* [What is required] For each line below that contains the word "AGND", make a copy.

* [Data listing]
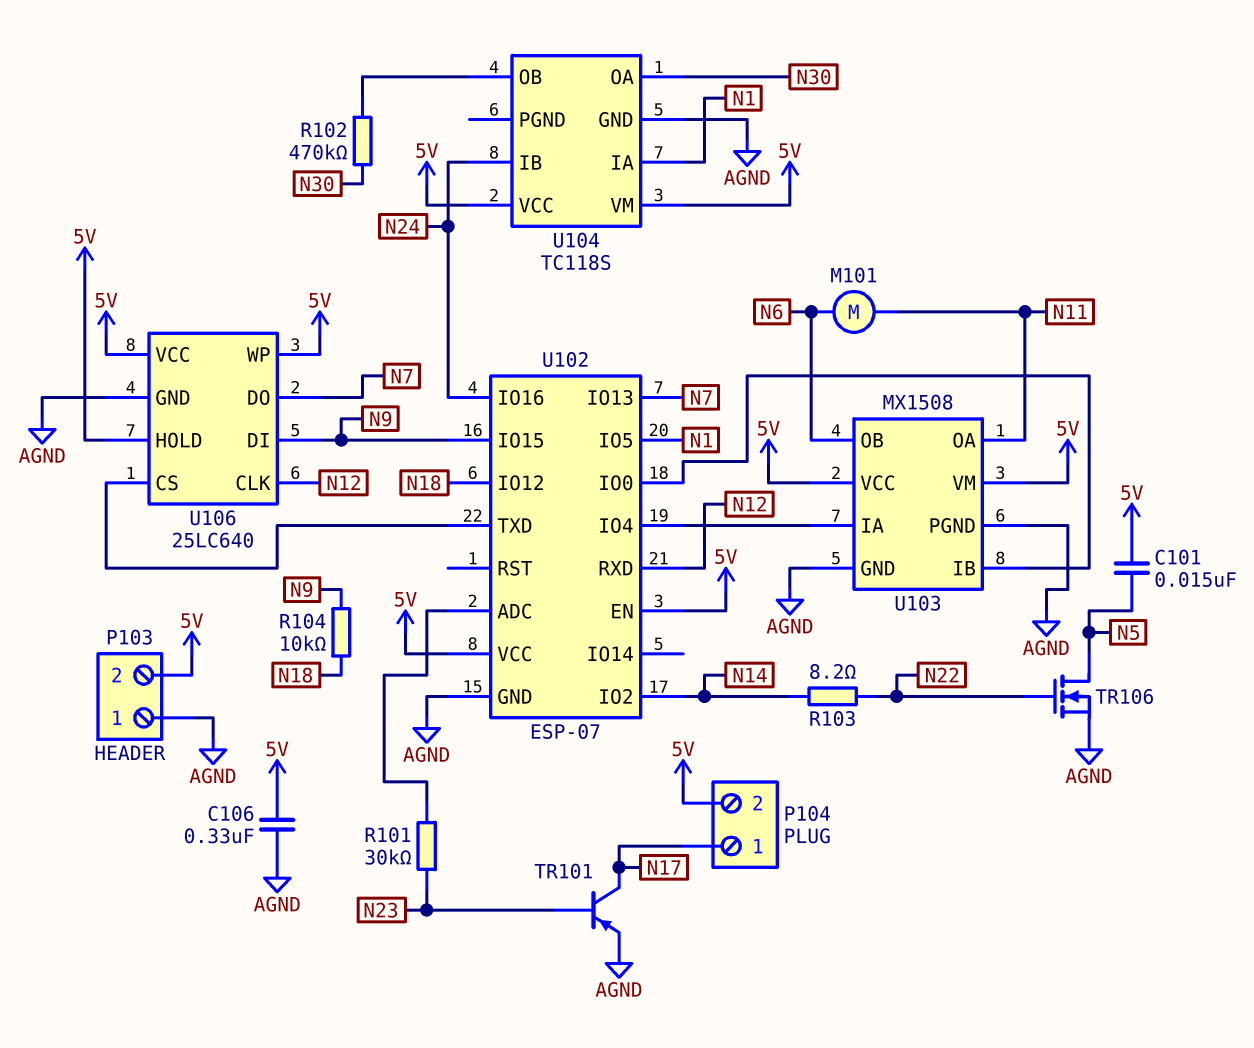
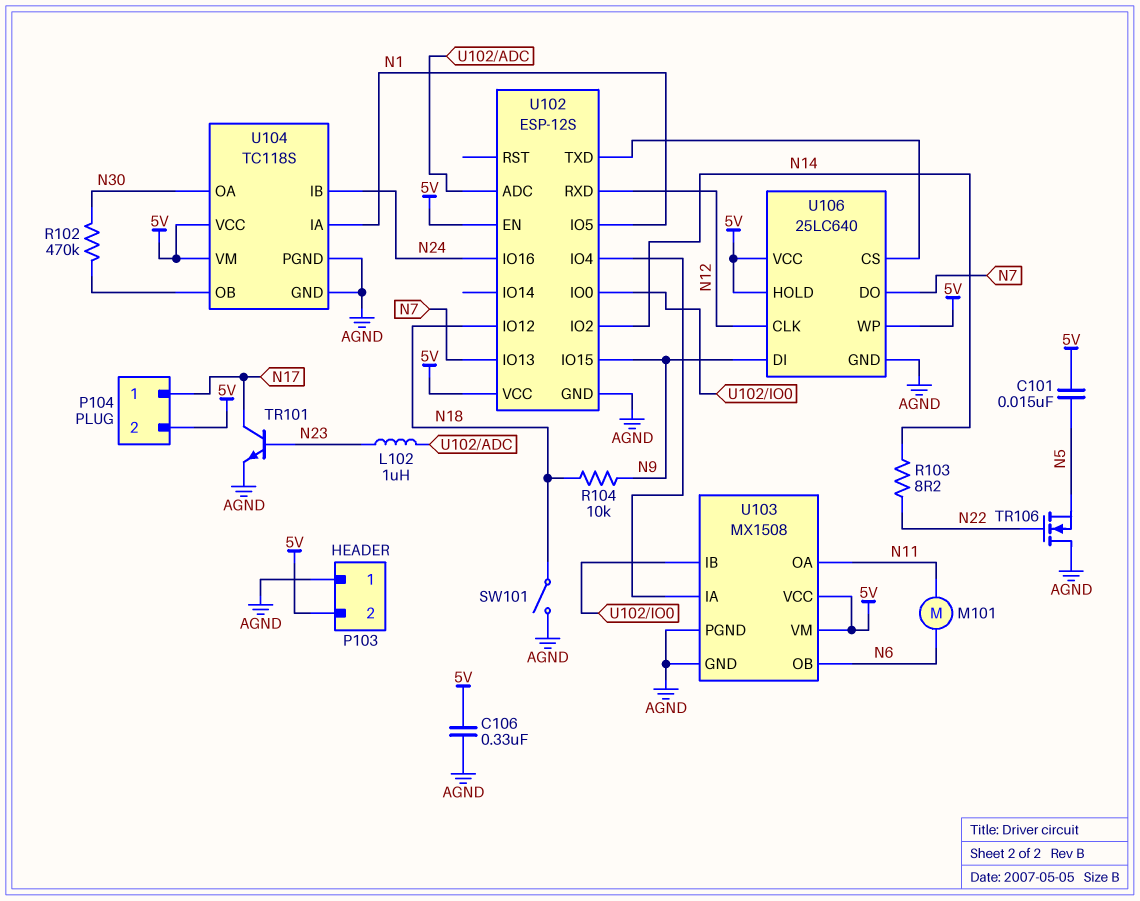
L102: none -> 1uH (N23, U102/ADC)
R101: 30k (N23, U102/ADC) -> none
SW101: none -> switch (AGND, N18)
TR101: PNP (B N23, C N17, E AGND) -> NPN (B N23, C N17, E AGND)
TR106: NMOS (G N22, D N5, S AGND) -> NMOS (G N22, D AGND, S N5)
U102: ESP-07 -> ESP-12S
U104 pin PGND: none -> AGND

---

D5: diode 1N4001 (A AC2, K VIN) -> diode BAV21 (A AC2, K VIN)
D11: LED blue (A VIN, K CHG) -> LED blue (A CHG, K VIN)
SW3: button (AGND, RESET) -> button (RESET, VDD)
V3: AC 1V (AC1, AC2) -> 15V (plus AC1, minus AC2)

* [Finished task]
SW101: none -> switch (AGND, N18)
TR101: PNP (B N23, C N17, E AGND) -> NPN (B N23, C N17, E AGND)
TR106: NMOS (G N22, D N5, S AGND) -> NMOS (G N22, D AGND, S N5)
U104 pin PGND: none -> AGND
SW3: button (AGND, RESET) -> button (RESET, VDD)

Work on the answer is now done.